- Your task -
Determine how many lines of the records include "turned", and answer with the number alone.

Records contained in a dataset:

↓↓↓

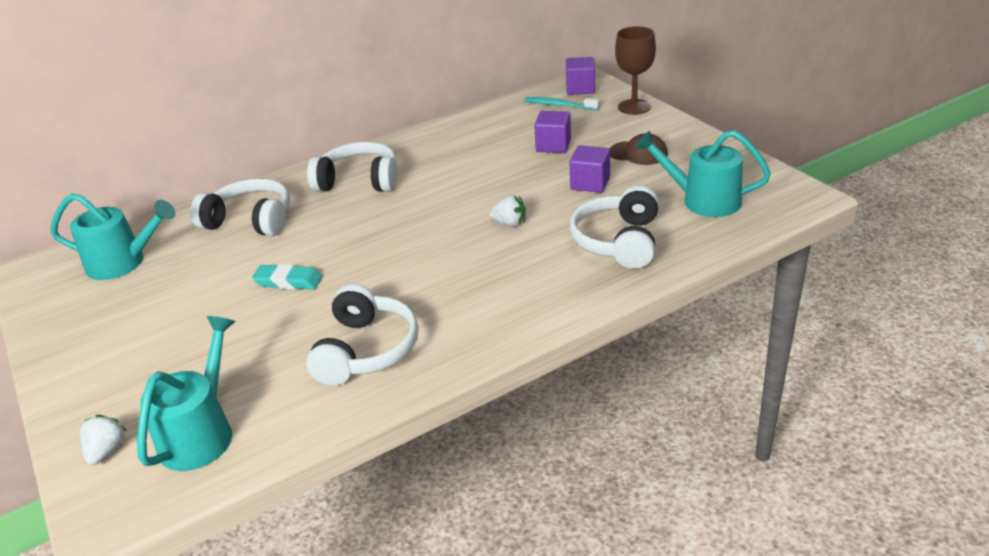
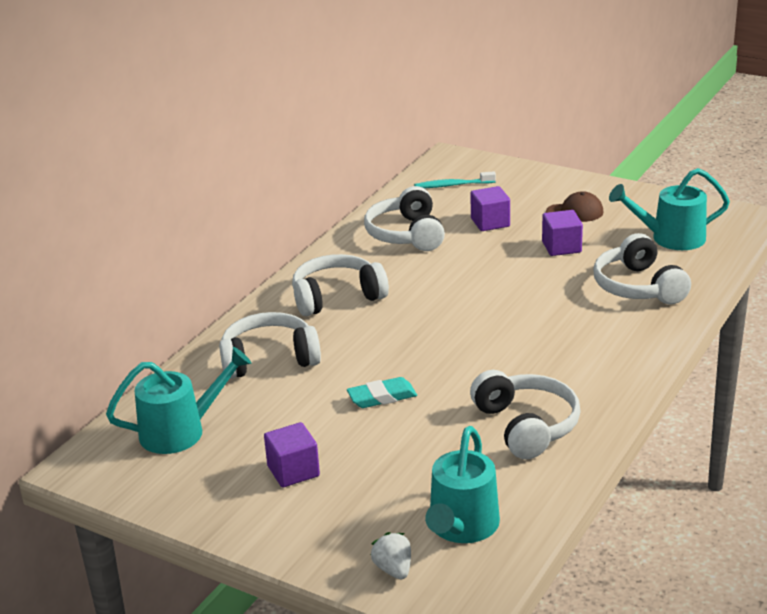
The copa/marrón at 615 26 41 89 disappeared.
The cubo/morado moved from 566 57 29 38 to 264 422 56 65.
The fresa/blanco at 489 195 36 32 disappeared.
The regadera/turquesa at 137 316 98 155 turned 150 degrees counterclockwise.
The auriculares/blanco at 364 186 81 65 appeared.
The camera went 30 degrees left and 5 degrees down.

↑↑↑
↓↓↓

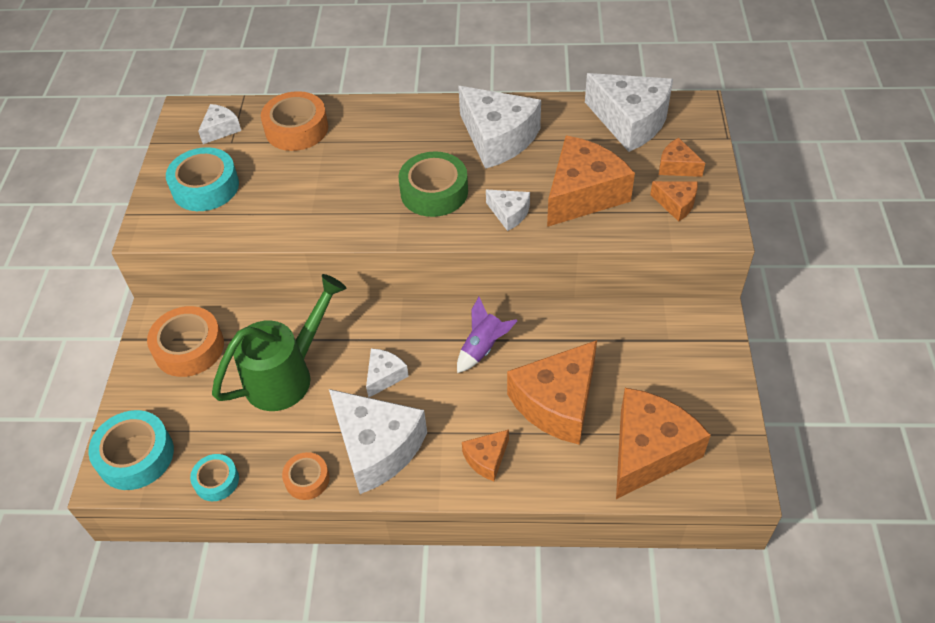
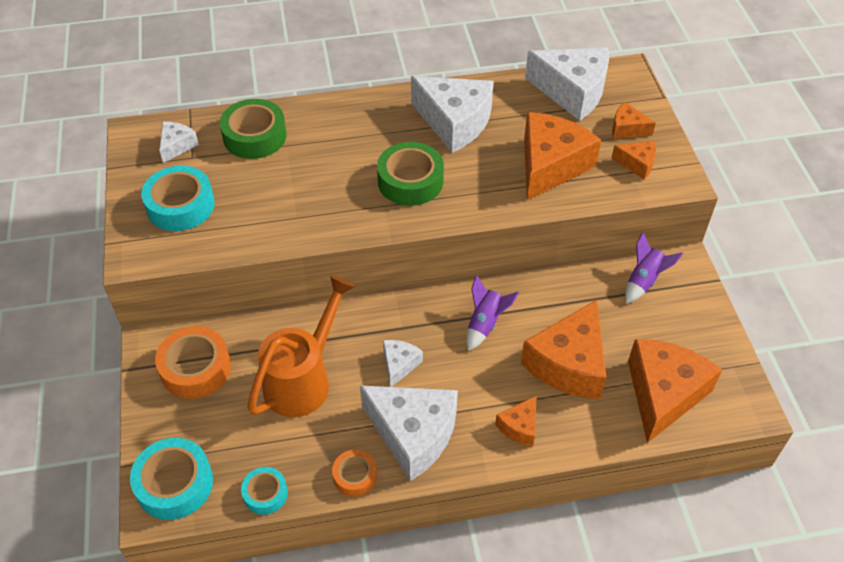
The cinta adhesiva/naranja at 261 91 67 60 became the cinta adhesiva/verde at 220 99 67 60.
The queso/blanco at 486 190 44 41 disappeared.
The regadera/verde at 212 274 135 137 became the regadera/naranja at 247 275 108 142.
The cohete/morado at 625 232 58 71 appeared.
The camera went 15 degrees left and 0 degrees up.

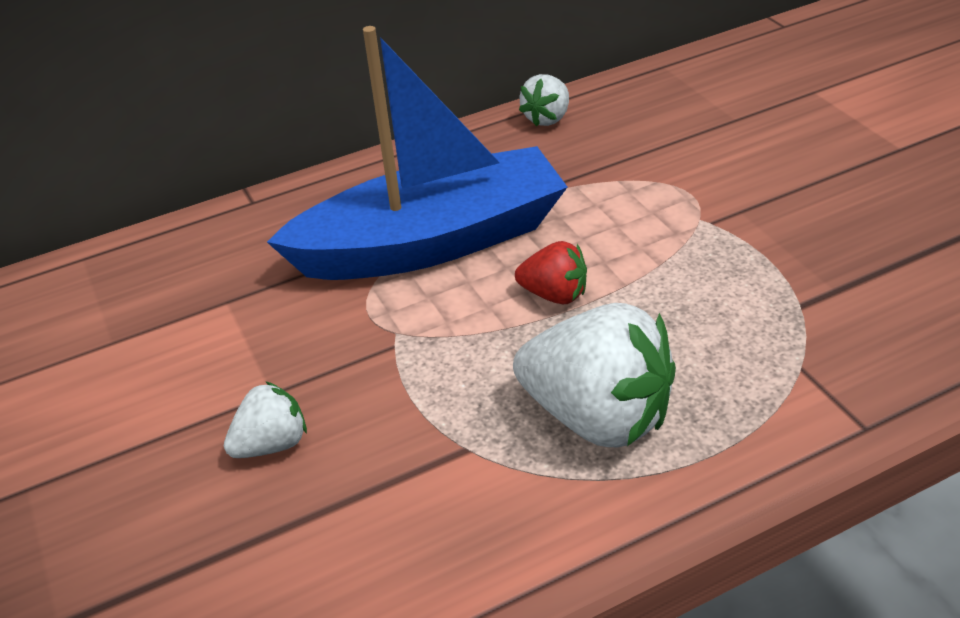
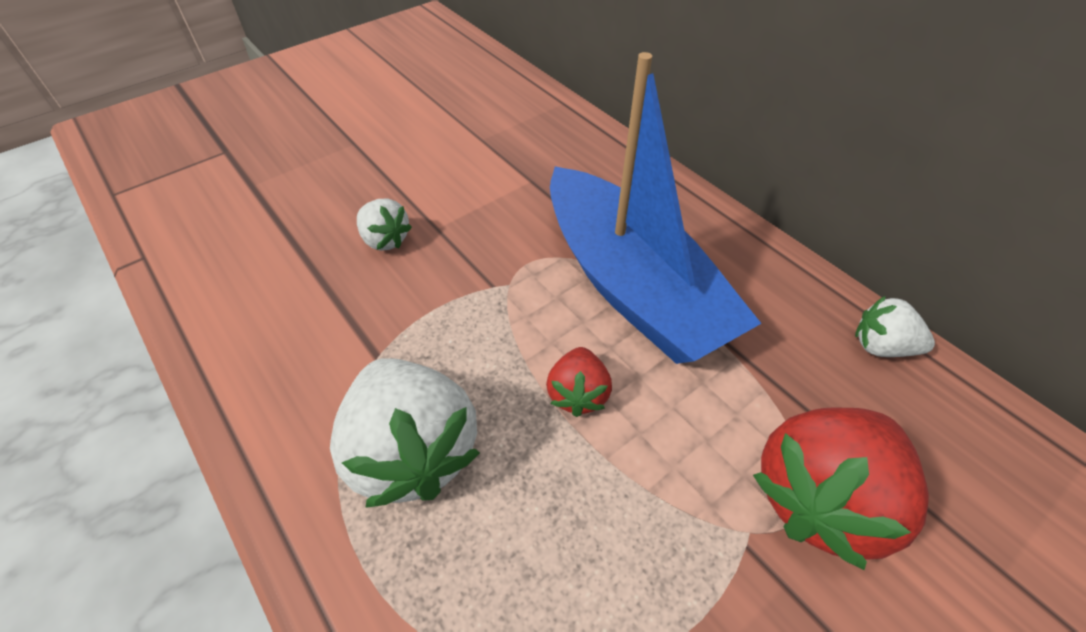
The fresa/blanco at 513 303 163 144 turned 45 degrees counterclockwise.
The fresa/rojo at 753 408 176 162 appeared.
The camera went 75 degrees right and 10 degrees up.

↑↑↑

- Response box -
2